▶ [Extracted entries]
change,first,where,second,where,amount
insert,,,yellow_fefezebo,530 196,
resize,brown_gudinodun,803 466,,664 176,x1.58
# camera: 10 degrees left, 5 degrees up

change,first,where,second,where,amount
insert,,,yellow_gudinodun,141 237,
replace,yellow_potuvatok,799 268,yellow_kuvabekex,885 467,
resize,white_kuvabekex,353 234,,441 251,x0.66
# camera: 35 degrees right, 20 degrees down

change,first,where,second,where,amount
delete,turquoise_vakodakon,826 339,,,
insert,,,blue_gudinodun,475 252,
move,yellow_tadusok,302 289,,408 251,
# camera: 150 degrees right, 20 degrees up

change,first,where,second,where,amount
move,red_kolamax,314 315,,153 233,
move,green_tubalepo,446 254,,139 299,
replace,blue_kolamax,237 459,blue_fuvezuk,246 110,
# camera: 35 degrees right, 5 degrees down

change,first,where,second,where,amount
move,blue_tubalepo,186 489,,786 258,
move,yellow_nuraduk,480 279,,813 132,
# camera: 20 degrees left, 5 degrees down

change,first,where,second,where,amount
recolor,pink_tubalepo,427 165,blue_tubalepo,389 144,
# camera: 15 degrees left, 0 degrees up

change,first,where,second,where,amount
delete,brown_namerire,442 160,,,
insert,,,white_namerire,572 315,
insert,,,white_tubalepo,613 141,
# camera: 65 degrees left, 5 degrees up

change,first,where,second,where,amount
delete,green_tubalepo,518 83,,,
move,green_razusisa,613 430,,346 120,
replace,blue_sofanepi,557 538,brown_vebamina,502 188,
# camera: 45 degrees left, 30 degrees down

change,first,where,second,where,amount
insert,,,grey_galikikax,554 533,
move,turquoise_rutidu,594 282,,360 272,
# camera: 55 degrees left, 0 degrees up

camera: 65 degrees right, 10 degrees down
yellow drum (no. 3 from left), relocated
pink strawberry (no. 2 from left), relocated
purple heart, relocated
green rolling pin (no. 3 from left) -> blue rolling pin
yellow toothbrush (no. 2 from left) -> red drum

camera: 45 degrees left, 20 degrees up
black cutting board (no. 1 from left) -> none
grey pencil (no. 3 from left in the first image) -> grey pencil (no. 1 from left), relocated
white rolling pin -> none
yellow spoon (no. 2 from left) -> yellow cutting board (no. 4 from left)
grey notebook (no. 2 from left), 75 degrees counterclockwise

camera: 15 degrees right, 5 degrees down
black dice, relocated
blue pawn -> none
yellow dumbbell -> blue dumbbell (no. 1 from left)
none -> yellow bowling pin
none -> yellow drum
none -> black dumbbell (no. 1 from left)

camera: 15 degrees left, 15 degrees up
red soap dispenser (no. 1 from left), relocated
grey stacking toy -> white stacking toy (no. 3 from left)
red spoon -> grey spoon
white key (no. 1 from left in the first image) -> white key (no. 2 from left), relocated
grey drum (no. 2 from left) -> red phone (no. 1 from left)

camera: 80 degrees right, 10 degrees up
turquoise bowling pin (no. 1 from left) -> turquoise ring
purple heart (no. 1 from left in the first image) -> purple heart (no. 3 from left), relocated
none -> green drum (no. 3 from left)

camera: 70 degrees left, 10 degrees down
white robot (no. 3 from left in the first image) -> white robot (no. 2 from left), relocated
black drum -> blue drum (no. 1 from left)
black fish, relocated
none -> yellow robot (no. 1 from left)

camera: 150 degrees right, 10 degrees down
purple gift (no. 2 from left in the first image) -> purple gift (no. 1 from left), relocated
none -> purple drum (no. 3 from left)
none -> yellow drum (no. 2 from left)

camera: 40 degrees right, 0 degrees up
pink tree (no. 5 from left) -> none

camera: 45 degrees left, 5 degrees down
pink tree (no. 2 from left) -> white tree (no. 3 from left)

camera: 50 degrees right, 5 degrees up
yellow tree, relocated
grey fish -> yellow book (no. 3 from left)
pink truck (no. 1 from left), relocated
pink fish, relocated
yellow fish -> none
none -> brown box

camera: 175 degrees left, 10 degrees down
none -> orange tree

▶ [Instructions for the task] Every record is to be repeated exactly as written.

▶ [Solution to the exercise]
change,first,where,second,where,amount
insert,,,yellow_fefezebo,530 196,
resize,brown_gudinodun,803 466,,664 176,x1.58
# camera: 10 degrees left, 5 degrees up

change,first,where,second,where,amount
insert,,,yellow_gudinodun,141 237,
replace,yellow_potuvatok,799 268,yellow_kuvabekex,885 467,
resize,white_kuvabekex,353 234,,441 251,x0.66
# camera: 35 degrees right, 20 degrees down

change,first,where,second,where,amount
delete,turquoise_vakodakon,826 339,,,
insert,,,blue_gudinodun,475 252,
move,yellow_tadusok,302 289,,408 251,
# camera: 150 degrees right, 20 degrees up

change,first,where,second,where,amount
move,red_kolamax,314 315,,153 233,
move,green_tubalepo,446 254,,139 299,
replace,blue_kolamax,237 459,blue_fuvezuk,246 110,
# camera: 35 degrees right, 5 degrees down

change,first,where,second,where,amount
move,blue_tubalepo,186 489,,786 258,
move,yellow_nuraduk,480 279,,813 132,
# camera: 20 degrees left, 5 degrees down

change,first,where,second,where,amount
recolor,pink_tubalepo,427 165,blue_tubalepo,389 144,
# camera: 15 degrees left, 0 degrees up

change,first,where,second,where,amount
delete,brown_namerire,442 160,,,
insert,,,white_namerire,572 315,
insert,,,white_tubalepo,613 141,
# camera: 65 degrees left, 5 degrees up

change,first,where,second,where,amount
delete,green_tubalepo,518 83,,,
move,green_razusisa,613 430,,346 120,
replace,blue_sofanepi,557 538,brown_vebamina,502 188,
# camera: 45 degrees left, 30 degrees down

change,first,where,second,where,amount
insert,,,grey_galikikax,554 533,
move,turquoise_rutidu,594 282,,360 272,
# camera: 55 degrees left, 0 degrees up

camera: 65 degrees right, 10 degrees down
yellow drum (no. 3 from left), relocated
pink strawberry (no. 2 from left), relocated
purple heart, relocated
green rolling pin (no. 3 from left) -> blue rolling pin
yellow toothbrush (no. 2 from left) -> red drum

camera: 45 degrees left, 20 degrees up
black cutting board (no. 1 from left) -> none
grey pencil (no. 3 from left in the first image) -> grey pencil (no. 1 from left), relocated
white rolling pin -> none
yellow spoon (no. 2 from left) -> yellow cutting board (no. 4 from left)
grey notebook (no. 2 from left), 75 degrees counterclockwise

camera: 15 degrees right, 5 degrees down
black dice, relocated
blue pawn -> none
yellow dumbbell -> blue dumbbell (no. 1 from left)
none -> yellow bowling pin
none -> yellow drum
none -> black dumbbell (no. 1 from left)

camera: 15 degrees left, 15 degrees up
red soap dispenser (no. 1 from left), relocated
grey stacking toy -> white stacking toy (no. 3 from left)
red spoon -> grey spoon
white key (no. 1 from left in the first image) -> white key (no. 2 from left), relocated
grey drum (no. 2 from left) -> red phone (no. 1 from left)

camera: 80 degrees right, 10 degrees up
turquoise bowling pin (no. 1 from left) -> turquoise ring
purple heart (no. 1 from left in the first image) -> purple heart (no. 3 from left), relocated
none -> green drum (no. 3 from left)

camera: 70 degrees left, 10 degrees down
white robot (no. 3 from left in the first image) -> white robot (no. 2 from left), relocated
black drum -> blue drum (no. 1 from left)
black fish, relocated
none -> yellow robot (no. 1 from left)

camera: 150 degrees right, 10 degrees down
purple gift (no. 2 from left in the first image) -> purple gift (no. 1 from left), relocated
none -> purple drum (no. 3 from left)
none -> yellow drum (no. 2 from left)

camera: 40 degrees right, 0 degrees up
pink tree (no. 5 from left) -> none

camera: 45 degrees left, 5 degrees down
pink tree (no. 2 from left) -> white tree (no. 3 from left)

camera: 50 degrees right, 5 degrees up
yellow tree, relocated
grey fish -> yellow book (no. 3 from left)
pink truck (no. 1 from left), relocated
pink fish, relocated
yellow fish -> none
none -> brown box

camera: 175 degrees left, 10 degrees down
none -> orange tree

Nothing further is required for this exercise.